_Difference listings_:
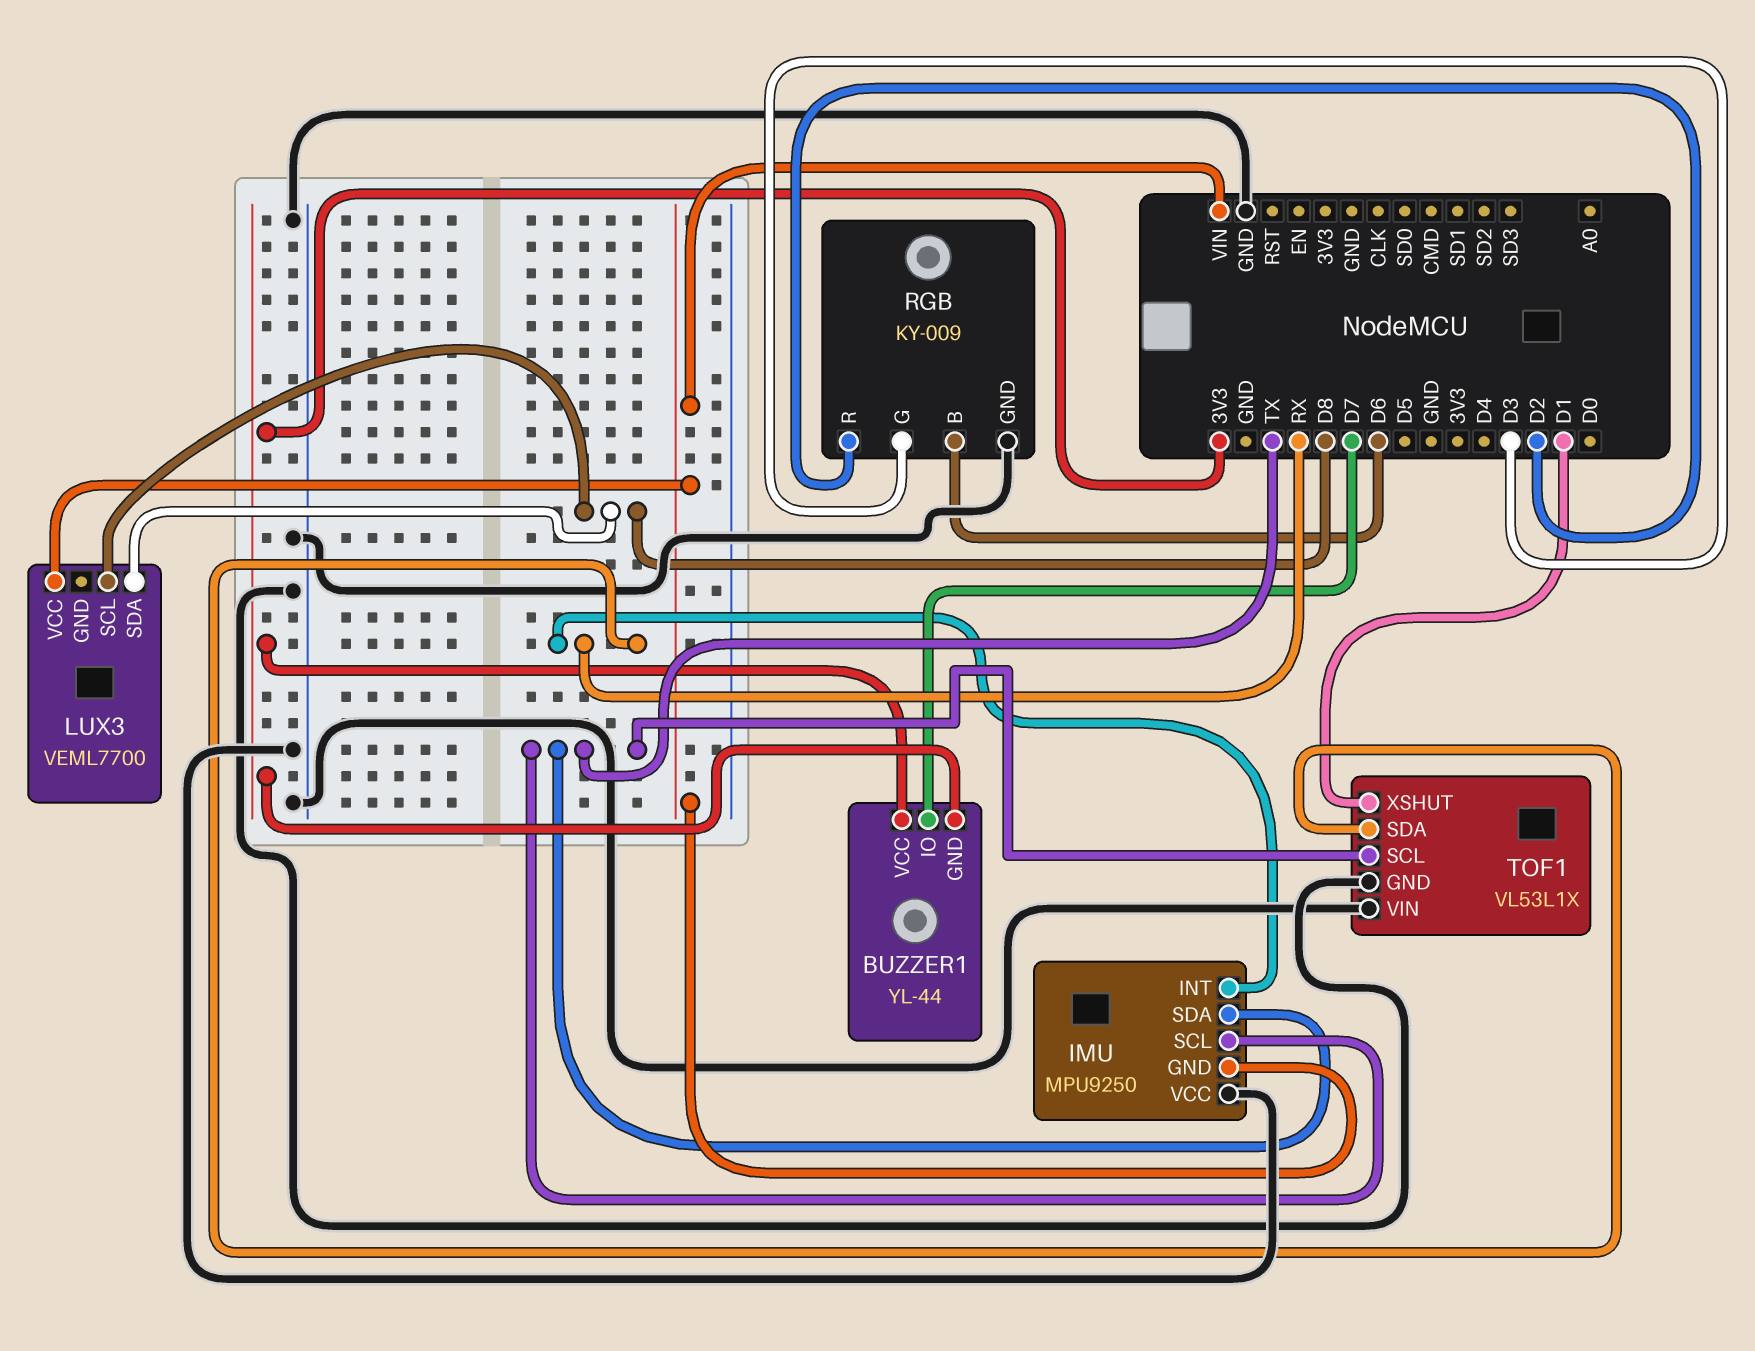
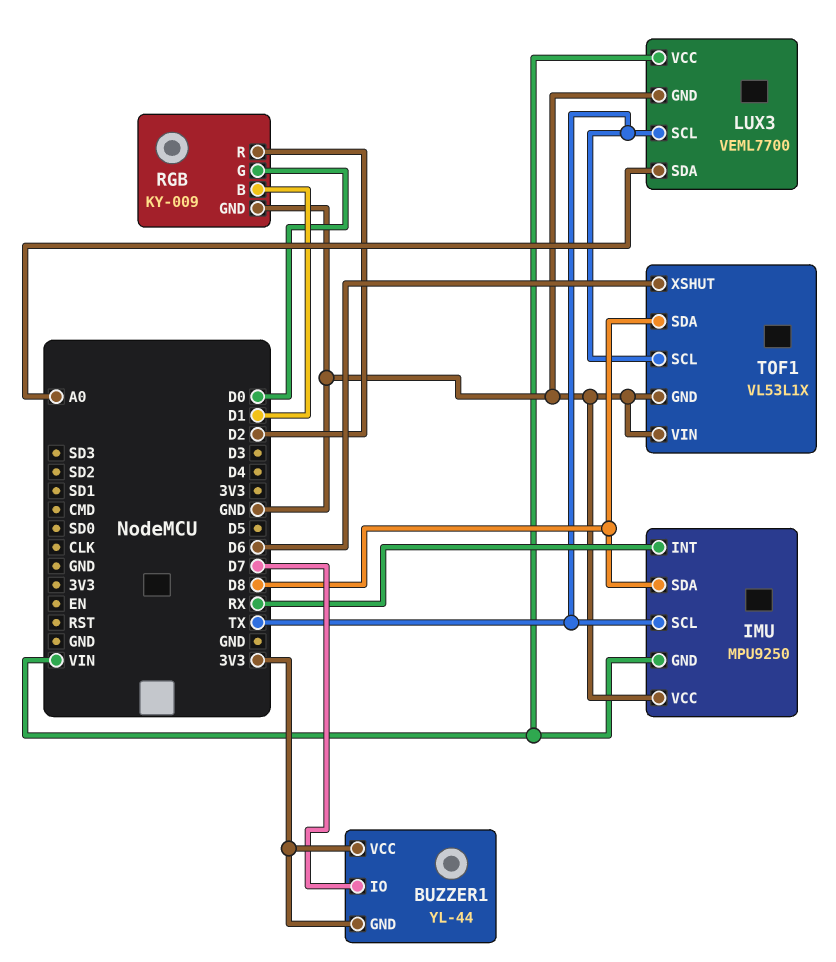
IMU pin SDA: TX -> D8
LUX3 pin GND: none -> GND
LUX3 pin SCL: D8 -> TX
LUX3 pin SDA: D8 -> A0
RGB pin B: D6 -> D1
RGB pin G: D3 -> D0
TOF1 pin SDA: RX -> D8
TOF1 pin XSHUT: D1 -> D6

_AIM OF THE TASK_: From the first line to the last, return the records exactly and leave the pictures behind.

_EXERCISE RESULT_:
IMU pin SDA: TX -> D8
LUX3 pin GND: none -> GND
LUX3 pin SCL: D8 -> TX
LUX3 pin SDA: D8 -> A0
RGB pin B: D6 -> D1
RGB pin G: D3 -> D0
TOF1 pin SDA: RX -> D8
TOF1 pin XSHUT: D1 -> D6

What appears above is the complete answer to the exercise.